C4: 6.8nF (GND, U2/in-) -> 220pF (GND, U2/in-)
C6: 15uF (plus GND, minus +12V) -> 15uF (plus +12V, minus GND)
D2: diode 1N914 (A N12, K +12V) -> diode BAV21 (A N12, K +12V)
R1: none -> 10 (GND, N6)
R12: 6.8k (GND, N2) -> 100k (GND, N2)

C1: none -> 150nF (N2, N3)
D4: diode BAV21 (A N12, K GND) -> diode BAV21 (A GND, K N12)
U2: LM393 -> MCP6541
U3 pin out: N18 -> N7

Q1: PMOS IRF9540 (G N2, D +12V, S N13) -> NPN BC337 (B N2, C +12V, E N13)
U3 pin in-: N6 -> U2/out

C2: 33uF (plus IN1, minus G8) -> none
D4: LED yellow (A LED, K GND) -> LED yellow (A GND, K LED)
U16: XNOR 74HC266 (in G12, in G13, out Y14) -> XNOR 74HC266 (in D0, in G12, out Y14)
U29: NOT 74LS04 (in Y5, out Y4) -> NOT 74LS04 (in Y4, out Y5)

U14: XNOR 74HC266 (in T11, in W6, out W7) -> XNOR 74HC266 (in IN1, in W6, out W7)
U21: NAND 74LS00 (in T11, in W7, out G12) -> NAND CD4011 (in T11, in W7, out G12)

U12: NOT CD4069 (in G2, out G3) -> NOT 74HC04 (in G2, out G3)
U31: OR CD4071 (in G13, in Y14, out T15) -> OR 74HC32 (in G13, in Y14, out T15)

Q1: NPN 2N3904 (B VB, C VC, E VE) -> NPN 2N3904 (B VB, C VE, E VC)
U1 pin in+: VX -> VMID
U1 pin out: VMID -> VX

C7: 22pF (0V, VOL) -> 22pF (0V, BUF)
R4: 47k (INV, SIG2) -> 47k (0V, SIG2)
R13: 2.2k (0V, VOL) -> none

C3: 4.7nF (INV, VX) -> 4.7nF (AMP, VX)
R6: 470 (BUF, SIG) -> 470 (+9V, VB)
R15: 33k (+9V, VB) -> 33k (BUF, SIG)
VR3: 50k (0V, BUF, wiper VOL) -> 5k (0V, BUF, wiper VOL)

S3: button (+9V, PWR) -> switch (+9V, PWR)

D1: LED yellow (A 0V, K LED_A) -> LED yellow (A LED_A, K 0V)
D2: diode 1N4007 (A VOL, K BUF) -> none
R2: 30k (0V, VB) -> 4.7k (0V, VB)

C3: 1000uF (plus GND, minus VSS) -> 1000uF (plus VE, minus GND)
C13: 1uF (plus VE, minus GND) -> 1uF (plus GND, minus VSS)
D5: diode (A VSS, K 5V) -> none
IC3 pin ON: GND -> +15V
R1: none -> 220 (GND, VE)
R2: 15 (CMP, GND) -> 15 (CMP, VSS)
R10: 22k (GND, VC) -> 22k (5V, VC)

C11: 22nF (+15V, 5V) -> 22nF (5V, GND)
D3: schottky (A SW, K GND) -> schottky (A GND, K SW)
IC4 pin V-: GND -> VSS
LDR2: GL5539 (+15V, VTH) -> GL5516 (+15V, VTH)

* [ASSIGNMENT]:
Reproduce the lines word for word, starting at the one holding "R2: 15 (CMP, GND) -> 15 (CMP, VSS)" and ending at the final line of the material above.

* [SOLUTION TO THE PROBLEM]:
R2: 15 (CMP, GND) -> 15 (CMP, VSS)
R10: 22k (GND, VC) -> 22k (5V, VC)

C11: 22nF (+15V, 5V) -> 22nF (5V, GND)
D3: schottky (A SW, K GND) -> schottky (A GND, K SW)
IC4 pin V-: GND -> VSS
LDR2: GL5539 (+15V, VTH) -> GL5516 (+15V, VTH)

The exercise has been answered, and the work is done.